§ YOUR ASSIGNMENT
Extract every line between the one with "camera: 110 degrees left, 15 degrees up" and the end of the entries, both included, word for word and free of pictures.

§ MATERIAL FOR THIS EXERCISE

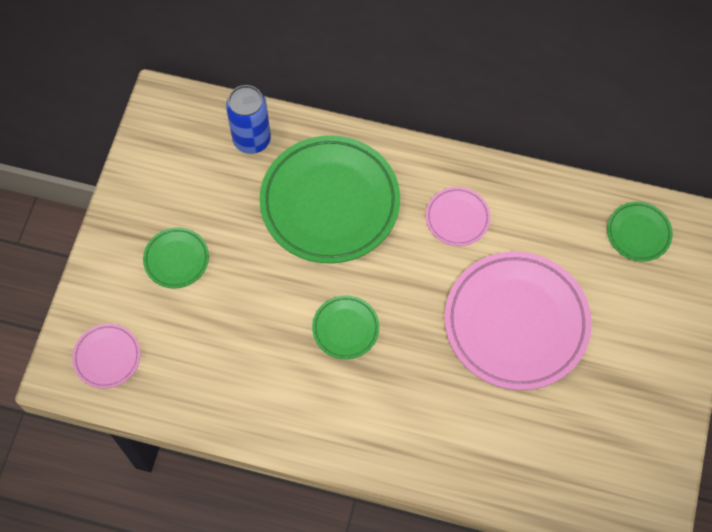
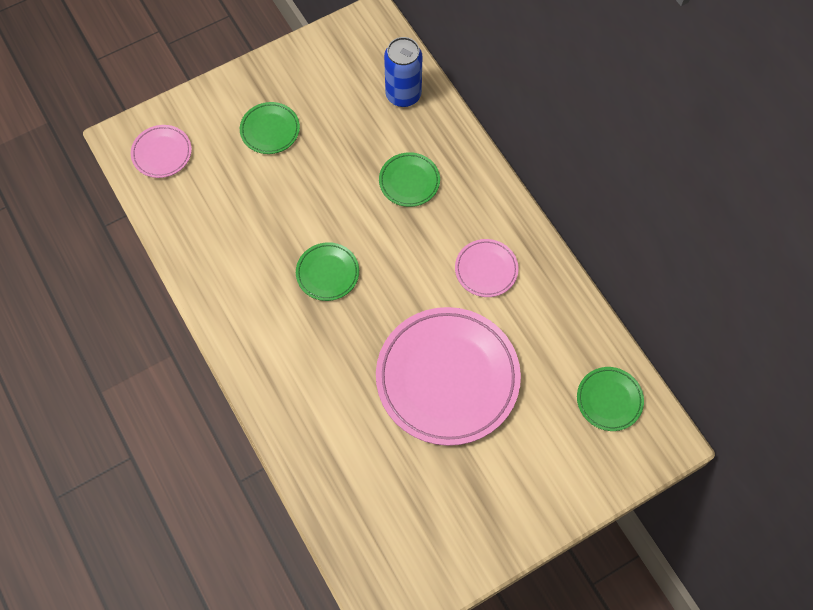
camera: 45 degrees right, 0 degrees up
(330, 203) = (409, 181): green plate -> green plate, size x0.46

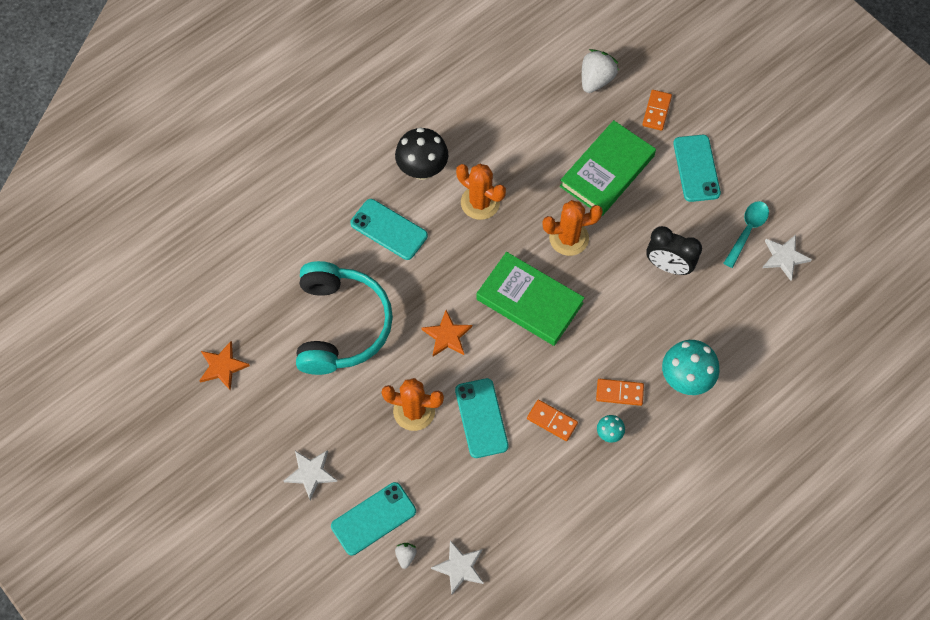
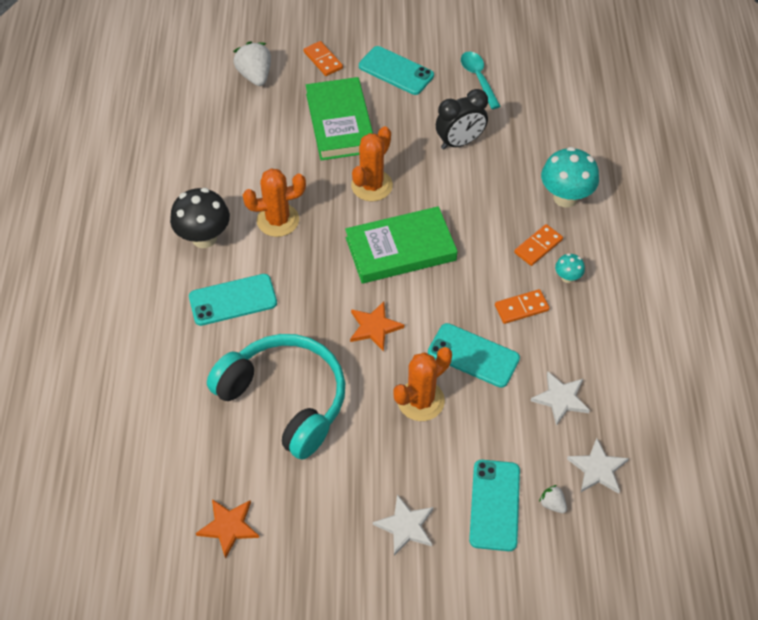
camera: 50 degrees left, 10 degrees down
(784, 257) = (521, 73): white star -> white star (560, 399)

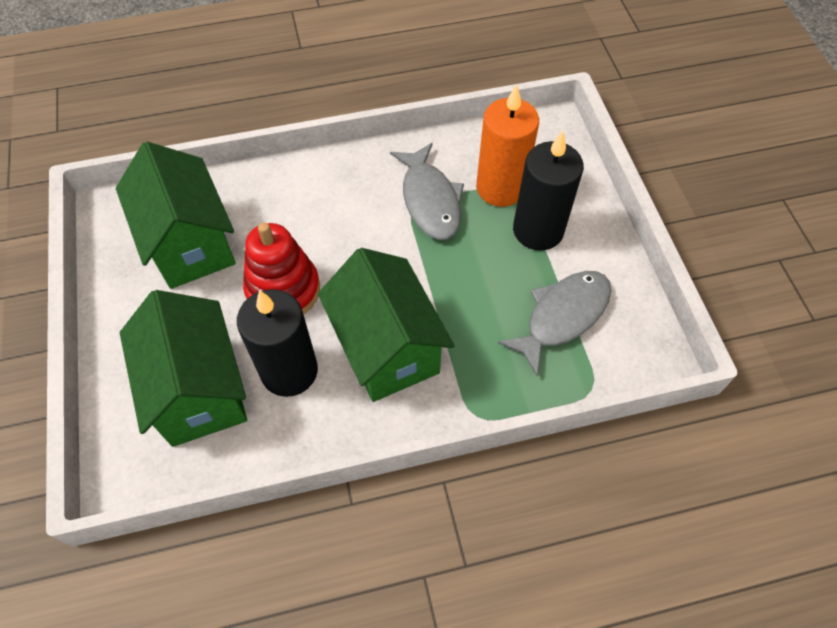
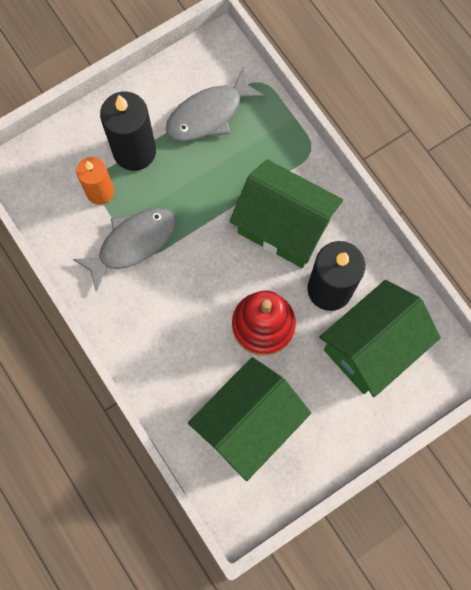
camera: 110 degrees left, 15 degrees up
(387, 348) = (283, 227): green house -> green house turned 75 degrees clockwise
(500, 188) = (100, 192): orange candle -> orange candle, size x0.64
(562, 316) = (209, 114): grey fish -> grey fish turned 60 degrees counterclockwise

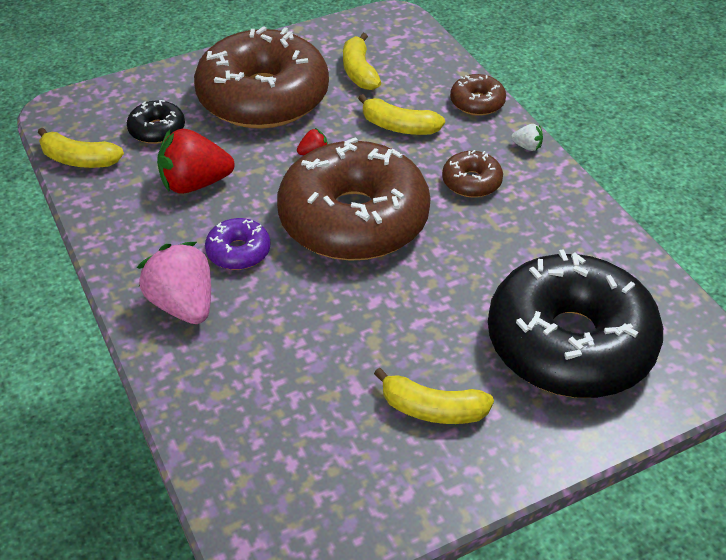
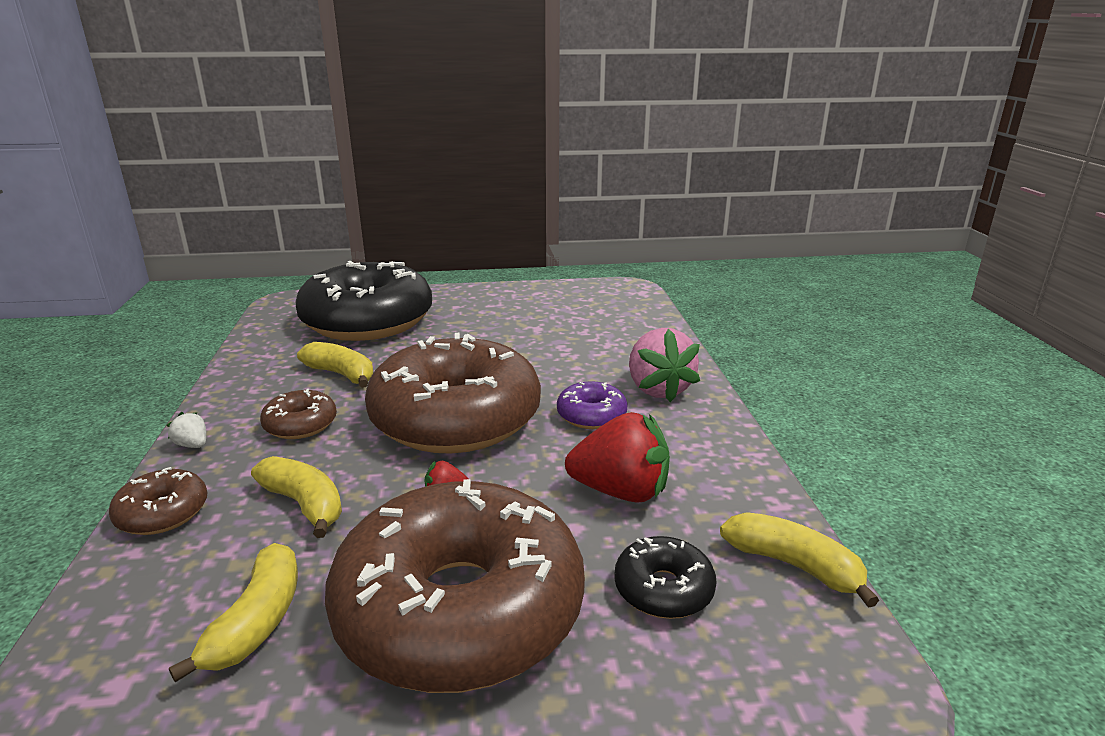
camera: 160 degrees left, 20 degrees down
(432, 409) = (493, 313): yellow banana -> yellow banana (342, 374)

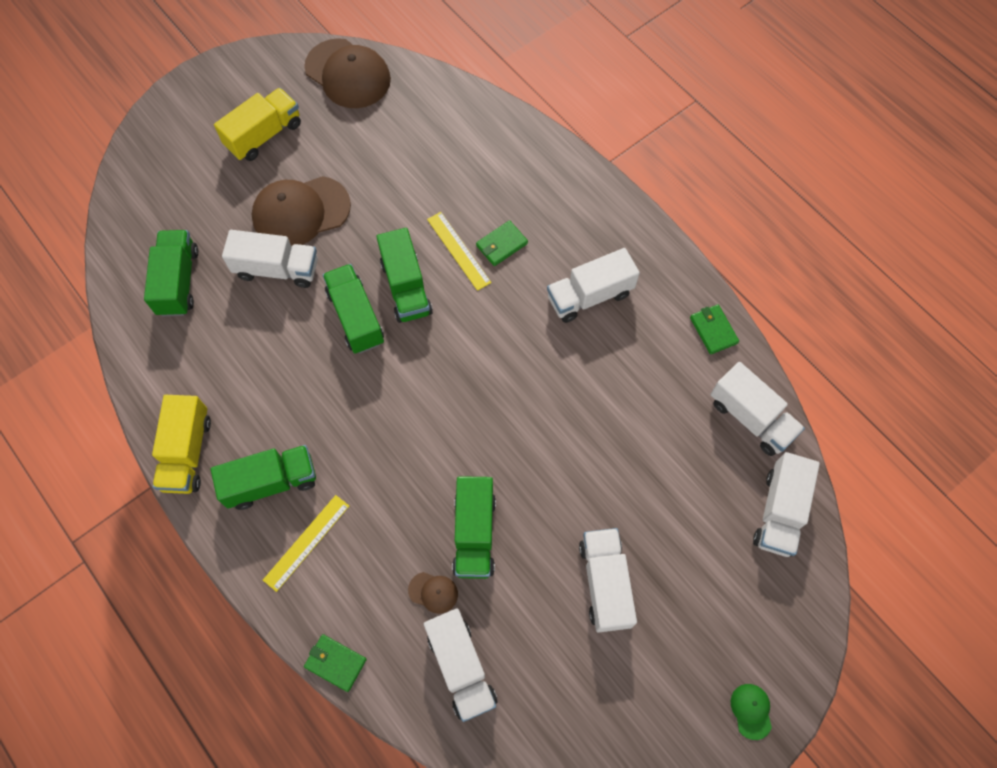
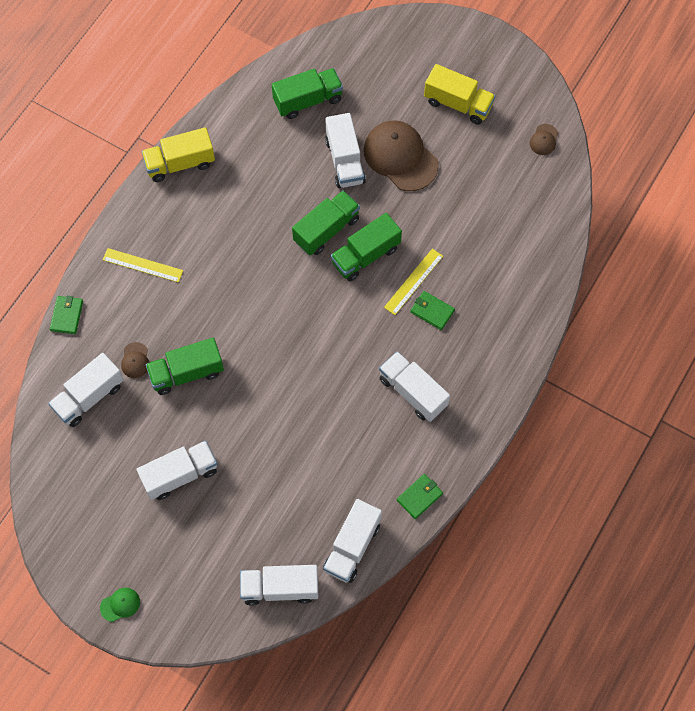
camera: 70 degrees right, 0 degrees up
(271, 482) = (178, 225): green truck -> none
(348, 74) = (544, 140): brown cap -> brown cap, size x0.44

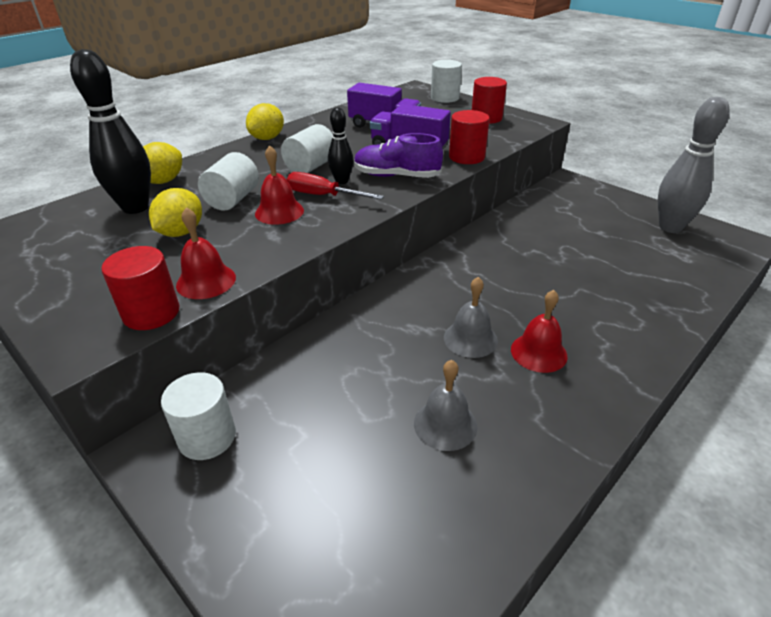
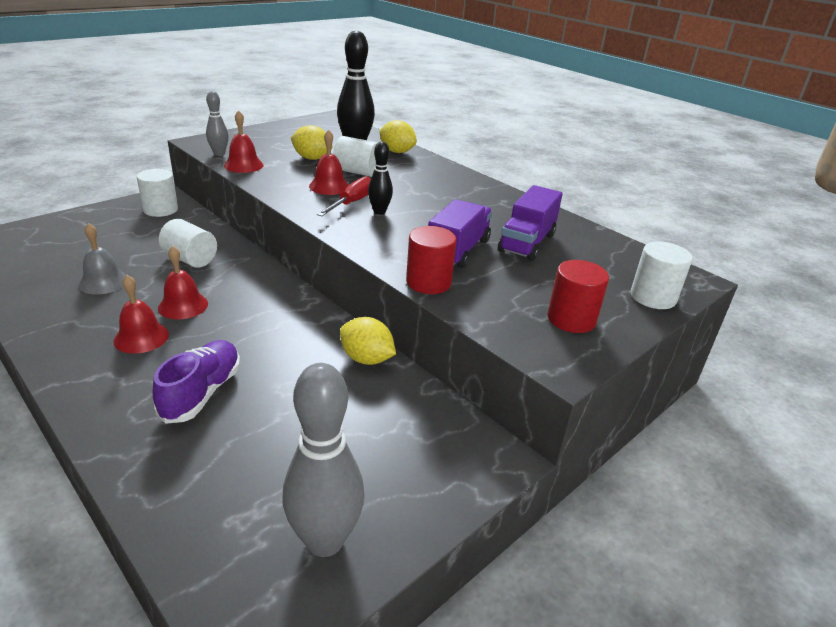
camera: 90 degrees right, 5 degrees down
(151, 313) = (219, 154): red cylinder -> grey bowling pin
(267, 138) = (485, 185): yellow lemon -> yellow lemon (366, 359)
(311, 167) = (414, 200): white cylinder -> white cylinder (190, 259)
(396, 176) = (384, 237): purple shoe -> purple shoe (202, 393)
(470, 339) = (183, 305): grey bell -> red bell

§ EXERCISE ANSWER
camera: 110 degrees left, 15 degrees up
(387, 348) = (283, 227): green house -> green house turned 75 degrees clockwise
(500, 188) = (100, 192): orange candle -> orange candle, size x0.64
(562, 316) = (209, 114): grey fish -> grey fish turned 60 degrees counterclockwise

camera: 160 degrees left, 20 degrees down
(432, 409) = (493, 313): yellow banana -> yellow banana (342, 374)

camera: 70 degrees right, 0 degrees up
(271, 482) = (178, 225): green truck -> none
(348, 74) = (544, 140): brown cap -> brown cap, size x0.44

camera: 90 degrees right, 5 degrees down
(151, 313) = (219, 154): red cylinder -> grey bowling pin
(267, 138) = (485, 185): yellow lemon -> yellow lemon (366, 359)
(311, 167) = (414, 200): white cylinder -> white cylinder (190, 259)
(396, 176) = (384, 237): purple shoe -> purple shoe (202, 393)
(470, 339) = (183, 305): grey bell -> red bell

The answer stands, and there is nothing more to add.